> DATA SHOWN:
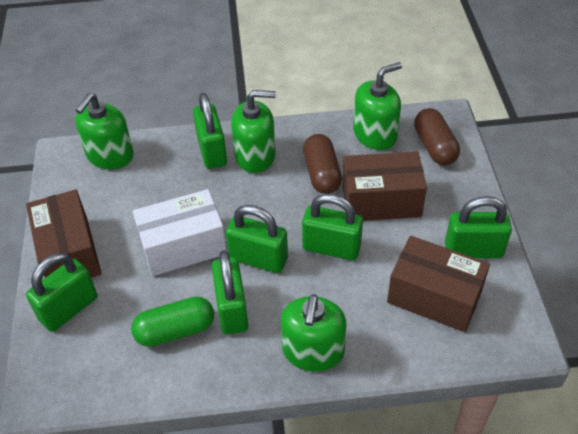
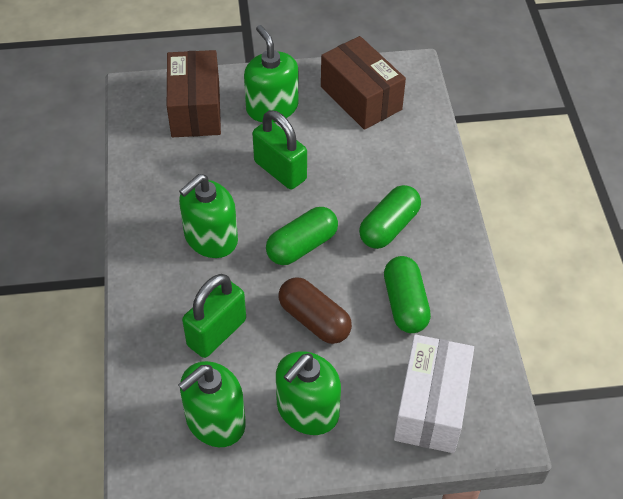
brown box: 3 -> 2
brown capsule: 2 -> 1
green capsule: 1 -> 3
green padlock: 6 -> 2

> WHAT YOU SHOULD DO:
Write the listing out exactly, apart from its pictures.

> SOLVED EXERCISE:
brown box: 3 -> 2
brown capsule: 2 -> 1
green capsule: 1 -> 3
green padlock: 6 -> 2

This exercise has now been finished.